● PROBLEM STATEMENT: Lift out each line of the data that holds "diode".

● EXERCISE MATERIAL:
▶

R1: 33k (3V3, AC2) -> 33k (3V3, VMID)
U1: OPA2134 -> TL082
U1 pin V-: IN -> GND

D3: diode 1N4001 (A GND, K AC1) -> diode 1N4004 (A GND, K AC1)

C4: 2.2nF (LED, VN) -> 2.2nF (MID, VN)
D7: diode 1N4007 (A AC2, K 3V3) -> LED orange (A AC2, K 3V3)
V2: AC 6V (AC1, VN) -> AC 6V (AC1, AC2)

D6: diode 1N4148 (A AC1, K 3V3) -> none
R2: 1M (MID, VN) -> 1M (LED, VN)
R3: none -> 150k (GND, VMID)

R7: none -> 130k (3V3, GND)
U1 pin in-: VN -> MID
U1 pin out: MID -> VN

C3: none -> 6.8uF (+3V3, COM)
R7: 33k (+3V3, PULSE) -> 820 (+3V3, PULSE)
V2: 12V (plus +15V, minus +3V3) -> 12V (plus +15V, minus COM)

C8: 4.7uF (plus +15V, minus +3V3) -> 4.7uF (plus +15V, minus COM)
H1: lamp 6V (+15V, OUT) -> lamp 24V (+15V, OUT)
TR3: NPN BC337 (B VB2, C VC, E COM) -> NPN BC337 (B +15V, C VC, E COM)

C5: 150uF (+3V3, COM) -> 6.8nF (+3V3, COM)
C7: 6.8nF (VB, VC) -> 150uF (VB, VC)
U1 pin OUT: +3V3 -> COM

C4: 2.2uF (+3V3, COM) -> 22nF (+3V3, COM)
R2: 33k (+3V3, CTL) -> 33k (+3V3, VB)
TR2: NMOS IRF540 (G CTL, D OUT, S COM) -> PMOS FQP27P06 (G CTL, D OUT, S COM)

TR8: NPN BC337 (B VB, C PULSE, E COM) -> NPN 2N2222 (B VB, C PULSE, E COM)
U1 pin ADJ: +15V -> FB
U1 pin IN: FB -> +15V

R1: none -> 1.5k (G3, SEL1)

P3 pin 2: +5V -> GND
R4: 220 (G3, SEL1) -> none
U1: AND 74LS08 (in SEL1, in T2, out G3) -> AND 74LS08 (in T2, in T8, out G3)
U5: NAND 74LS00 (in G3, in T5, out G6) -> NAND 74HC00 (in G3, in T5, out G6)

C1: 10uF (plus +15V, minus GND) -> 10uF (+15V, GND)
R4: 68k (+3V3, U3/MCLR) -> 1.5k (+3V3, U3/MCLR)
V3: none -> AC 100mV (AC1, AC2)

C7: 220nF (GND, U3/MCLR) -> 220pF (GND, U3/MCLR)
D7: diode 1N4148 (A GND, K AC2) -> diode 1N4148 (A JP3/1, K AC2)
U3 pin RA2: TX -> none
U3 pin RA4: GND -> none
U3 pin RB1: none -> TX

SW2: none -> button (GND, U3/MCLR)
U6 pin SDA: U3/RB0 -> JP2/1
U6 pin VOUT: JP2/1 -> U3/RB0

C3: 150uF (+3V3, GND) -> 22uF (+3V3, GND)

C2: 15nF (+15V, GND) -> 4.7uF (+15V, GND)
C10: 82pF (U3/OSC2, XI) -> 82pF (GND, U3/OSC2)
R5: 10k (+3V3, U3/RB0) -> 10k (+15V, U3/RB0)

◀

● TASK RESULT:
D3: diode 1N4001 (A GND, K AC1) -> diode 1N4004 (A GND, K AC1)
D7: diode 1N4007 (A AC2, K 3V3) -> LED orange (A AC2, K 3V3)
D6: diode 1N4148 (A AC1, K 3V3) -> none
D7: diode 1N4148 (A GND, K AC2) -> diode 1N4148 (A JP3/1, K AC2)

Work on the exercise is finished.